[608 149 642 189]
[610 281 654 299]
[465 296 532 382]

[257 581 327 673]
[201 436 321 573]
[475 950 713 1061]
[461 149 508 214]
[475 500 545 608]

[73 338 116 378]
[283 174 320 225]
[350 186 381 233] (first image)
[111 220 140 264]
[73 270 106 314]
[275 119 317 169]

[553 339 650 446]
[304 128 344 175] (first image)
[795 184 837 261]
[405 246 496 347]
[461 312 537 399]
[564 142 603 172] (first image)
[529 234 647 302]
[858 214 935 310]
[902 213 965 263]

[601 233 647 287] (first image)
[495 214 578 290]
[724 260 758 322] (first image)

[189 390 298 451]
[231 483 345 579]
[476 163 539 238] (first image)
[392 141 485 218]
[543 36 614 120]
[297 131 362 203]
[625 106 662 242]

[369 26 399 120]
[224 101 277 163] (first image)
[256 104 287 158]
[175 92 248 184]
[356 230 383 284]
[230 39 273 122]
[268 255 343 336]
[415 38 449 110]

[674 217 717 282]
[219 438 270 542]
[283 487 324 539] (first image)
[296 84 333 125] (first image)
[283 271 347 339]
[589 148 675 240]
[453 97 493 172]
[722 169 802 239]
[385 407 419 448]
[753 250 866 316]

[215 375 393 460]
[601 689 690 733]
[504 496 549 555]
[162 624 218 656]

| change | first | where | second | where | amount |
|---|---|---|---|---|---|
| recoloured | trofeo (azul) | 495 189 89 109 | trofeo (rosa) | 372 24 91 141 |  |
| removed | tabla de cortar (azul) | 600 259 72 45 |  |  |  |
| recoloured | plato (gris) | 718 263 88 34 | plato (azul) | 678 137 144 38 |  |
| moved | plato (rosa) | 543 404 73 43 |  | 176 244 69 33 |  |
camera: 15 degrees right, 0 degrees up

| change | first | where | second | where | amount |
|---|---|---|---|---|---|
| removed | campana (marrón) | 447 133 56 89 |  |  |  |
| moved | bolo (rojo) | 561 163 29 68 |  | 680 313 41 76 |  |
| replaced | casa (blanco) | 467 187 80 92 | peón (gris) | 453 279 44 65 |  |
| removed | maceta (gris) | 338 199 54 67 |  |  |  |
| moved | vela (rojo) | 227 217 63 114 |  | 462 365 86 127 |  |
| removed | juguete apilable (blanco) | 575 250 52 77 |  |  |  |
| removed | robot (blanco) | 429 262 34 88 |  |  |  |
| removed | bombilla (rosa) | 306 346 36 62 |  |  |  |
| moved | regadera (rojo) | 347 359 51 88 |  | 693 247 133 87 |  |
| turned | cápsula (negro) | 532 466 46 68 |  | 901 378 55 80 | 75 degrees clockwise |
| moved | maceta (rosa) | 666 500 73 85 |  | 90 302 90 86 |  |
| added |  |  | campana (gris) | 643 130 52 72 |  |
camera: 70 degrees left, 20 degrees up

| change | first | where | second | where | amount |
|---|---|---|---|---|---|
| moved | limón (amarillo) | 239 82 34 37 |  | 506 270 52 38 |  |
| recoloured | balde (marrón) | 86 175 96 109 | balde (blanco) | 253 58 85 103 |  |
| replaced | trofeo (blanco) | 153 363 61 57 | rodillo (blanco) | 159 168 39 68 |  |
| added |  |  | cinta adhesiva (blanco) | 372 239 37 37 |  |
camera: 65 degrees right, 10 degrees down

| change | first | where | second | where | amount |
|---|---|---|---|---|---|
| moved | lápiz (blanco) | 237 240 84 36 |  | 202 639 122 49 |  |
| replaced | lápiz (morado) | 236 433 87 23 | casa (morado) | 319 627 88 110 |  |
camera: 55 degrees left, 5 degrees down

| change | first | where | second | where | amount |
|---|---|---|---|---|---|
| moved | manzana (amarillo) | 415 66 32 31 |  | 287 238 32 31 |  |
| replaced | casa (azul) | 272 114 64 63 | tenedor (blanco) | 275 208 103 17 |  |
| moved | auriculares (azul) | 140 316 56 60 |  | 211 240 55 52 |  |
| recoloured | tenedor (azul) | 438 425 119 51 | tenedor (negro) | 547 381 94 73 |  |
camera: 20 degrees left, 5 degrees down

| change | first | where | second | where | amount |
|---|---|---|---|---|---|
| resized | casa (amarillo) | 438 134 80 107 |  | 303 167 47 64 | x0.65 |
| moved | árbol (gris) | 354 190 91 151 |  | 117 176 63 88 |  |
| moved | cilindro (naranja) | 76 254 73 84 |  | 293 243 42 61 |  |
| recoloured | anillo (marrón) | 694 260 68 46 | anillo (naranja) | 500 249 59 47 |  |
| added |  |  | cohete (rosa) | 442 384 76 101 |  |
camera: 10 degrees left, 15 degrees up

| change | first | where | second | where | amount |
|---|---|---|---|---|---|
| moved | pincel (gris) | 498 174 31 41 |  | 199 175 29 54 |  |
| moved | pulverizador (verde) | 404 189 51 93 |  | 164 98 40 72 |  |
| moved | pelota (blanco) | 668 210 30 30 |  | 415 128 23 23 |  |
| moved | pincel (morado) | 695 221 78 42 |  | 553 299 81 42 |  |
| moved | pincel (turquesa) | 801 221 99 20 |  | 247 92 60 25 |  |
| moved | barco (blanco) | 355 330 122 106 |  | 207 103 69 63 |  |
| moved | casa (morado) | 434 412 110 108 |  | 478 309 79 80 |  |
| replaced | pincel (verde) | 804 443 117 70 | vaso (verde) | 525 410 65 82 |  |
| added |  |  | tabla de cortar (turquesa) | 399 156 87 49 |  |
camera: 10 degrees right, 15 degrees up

---------------

§ Work task
What lines above contain the word "rojo"? Please copy each one.

§ Exercise response
| moved | bolo (rojo) | 561 163 29 68 |  | 680 313 41 76 |  |
| moved | vela (rojo) | 227 217 63 114 |  | 462 365 86 127 |  |
| moved | regadera (rojo) | 347 359 51 88 |  | 693 247 133 87 |  |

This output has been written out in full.